Where the string "button" occurs in a line of the entries below, copy that line.
#### AVAILABLE DATA
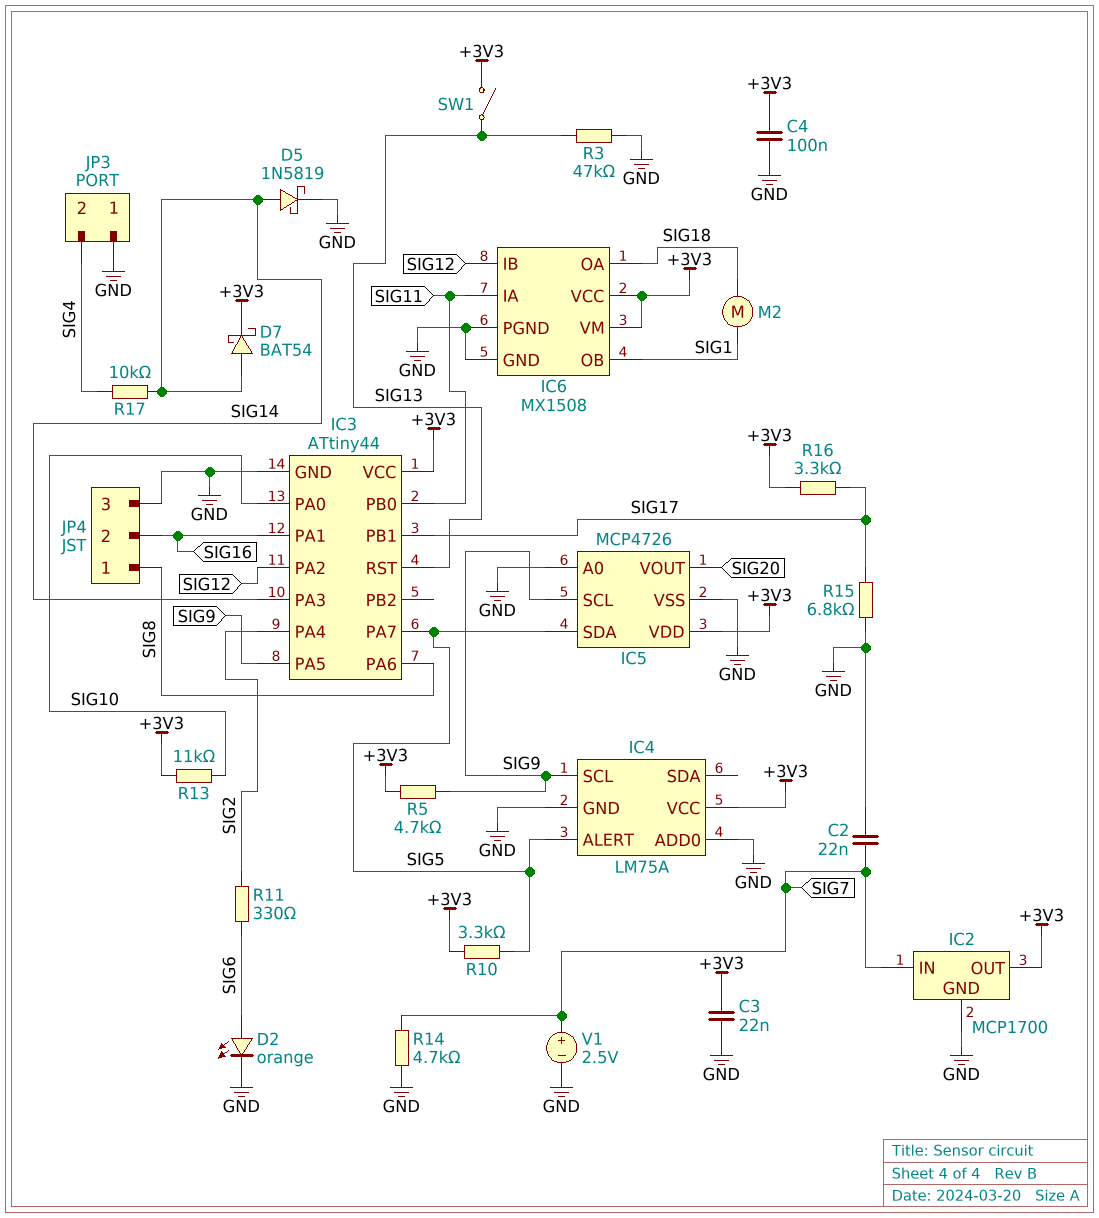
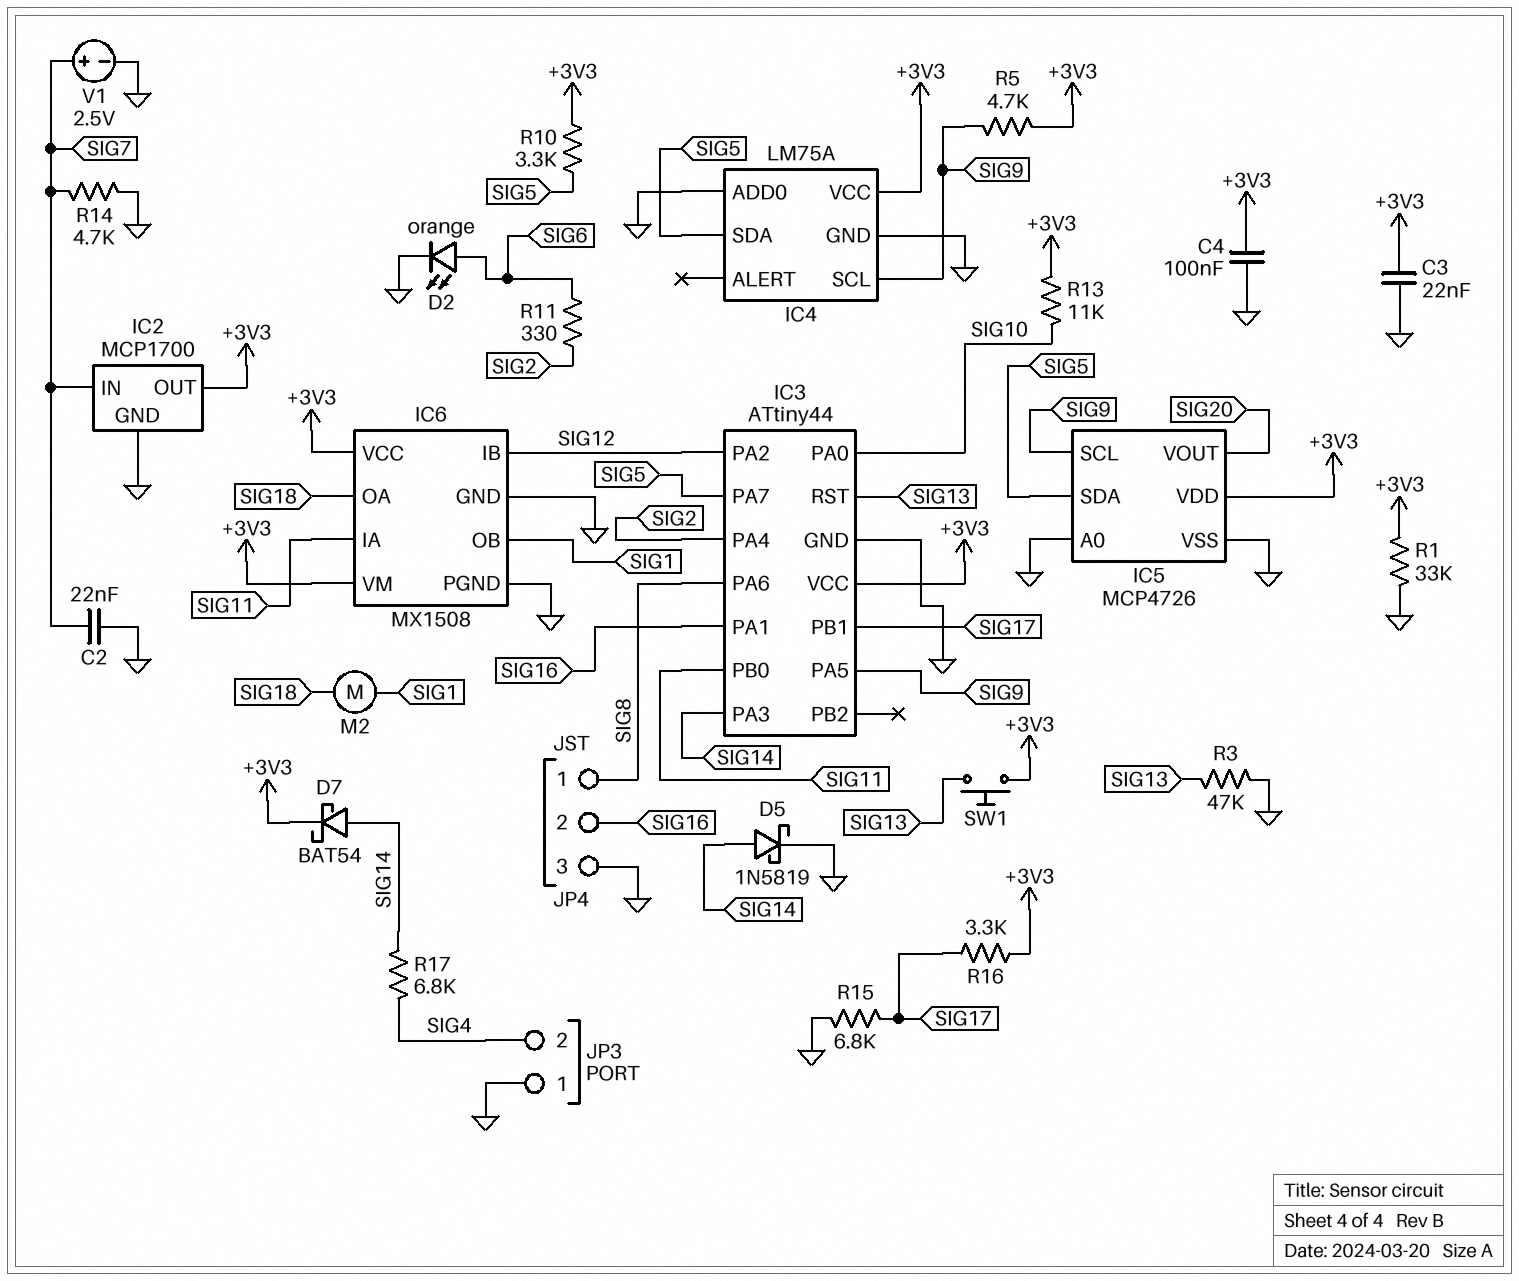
IC4 pin ALERT: SIG5 -> none
IC4 pin SDA: none -> SIG5
R1: none -> 33k (+3V3, GND)
R17: 10k (SIG4, SIG14) -> 6.8k (SIG4, SIG14)
SW1: switch (+3V3, SIG13) -> button (+3V3, SIG13)

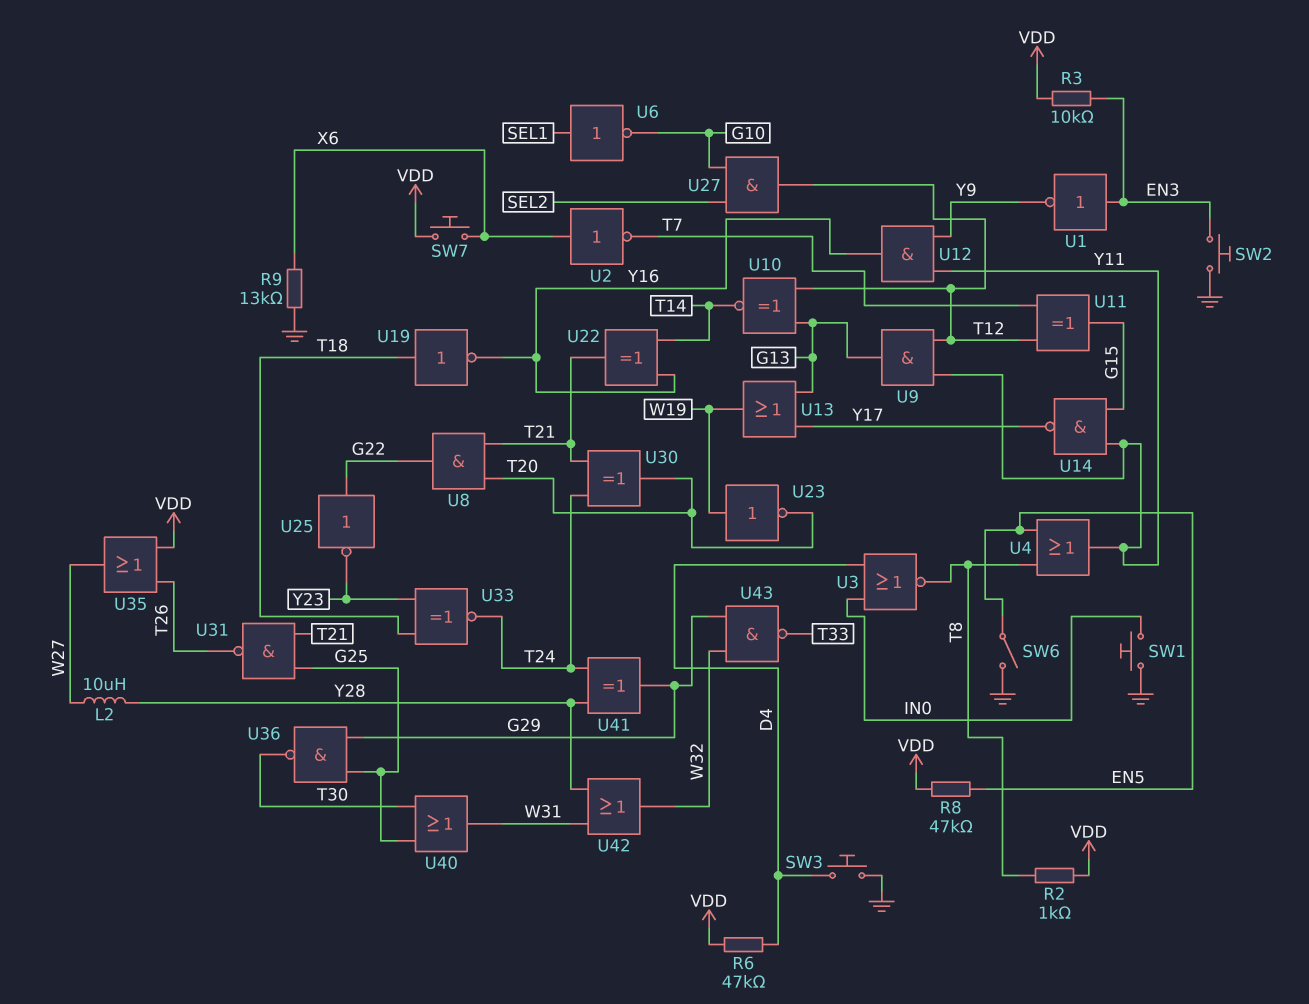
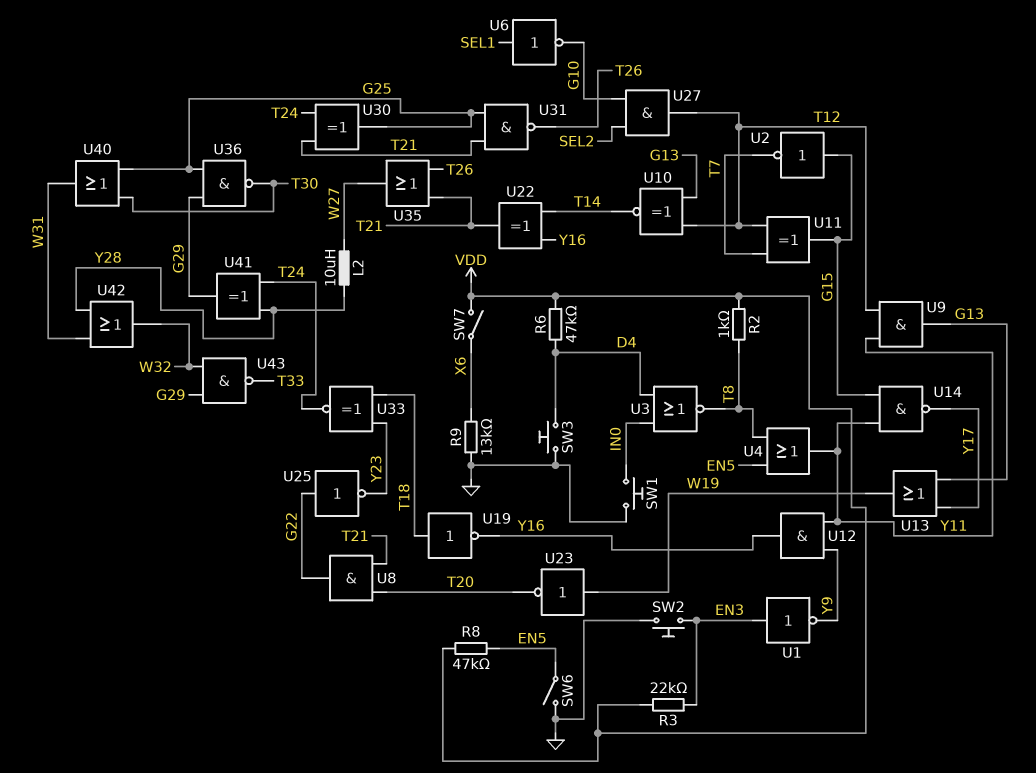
R3: 10k (EN3, VDD) -> 22k (EN3, VDD)
SW7: button (VDD, X6) -> switch (VDD, X6)
U2: NOT (in X6, out T7) -> NOT (in G15, out T7)
U30: XOR (in T21, in T24, out T20) -> XOR (in T21, in T24, out G25)
U35: OR (in T26, in VDD, out W27) -> OR (in T21, in T26, out W27)

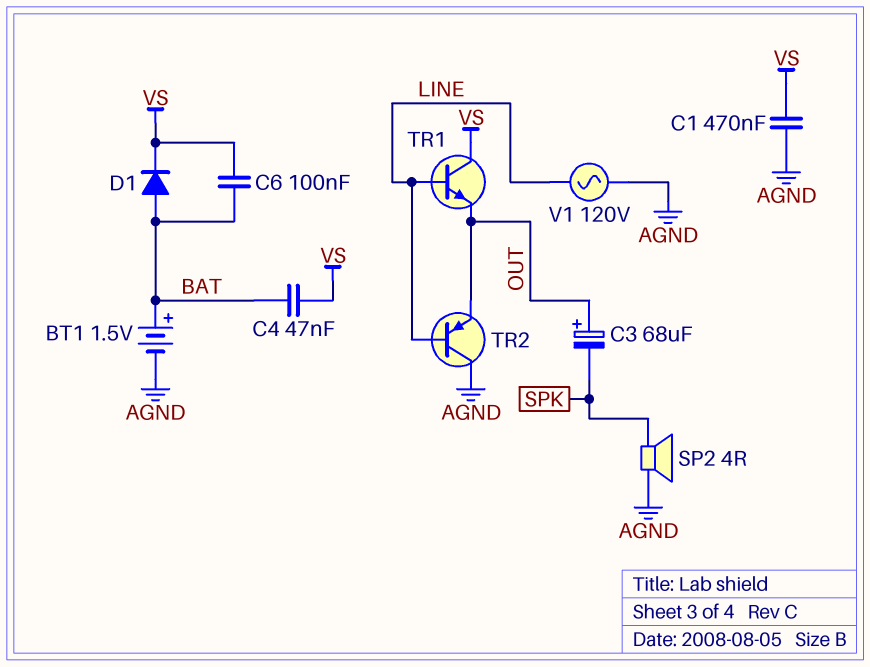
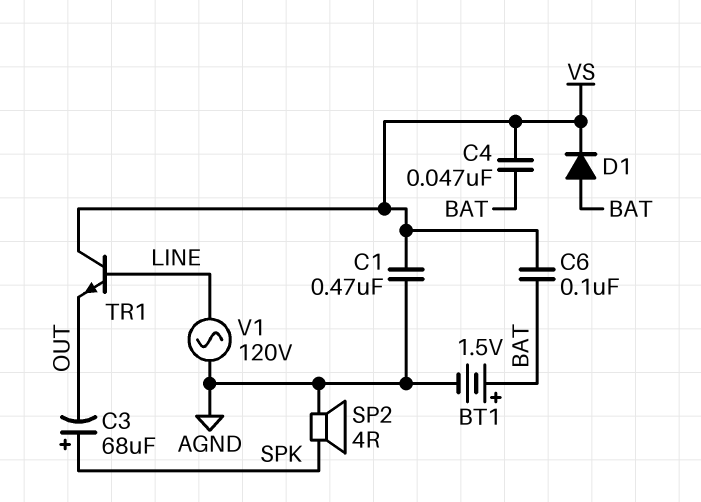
C3: 68uF (plus OUT, minus SPK) -> 68uF (plus SPK, minus OUT)
TR2: PNP (B LINE, C AGND, E OUT) -> none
########
■ **THE COMPLETED TASK**
SW1: switch (+3V3, SIG13) -> button (+3V3, SIG13)
SW7: button (VDD, X6) -> switch (VDD, X6)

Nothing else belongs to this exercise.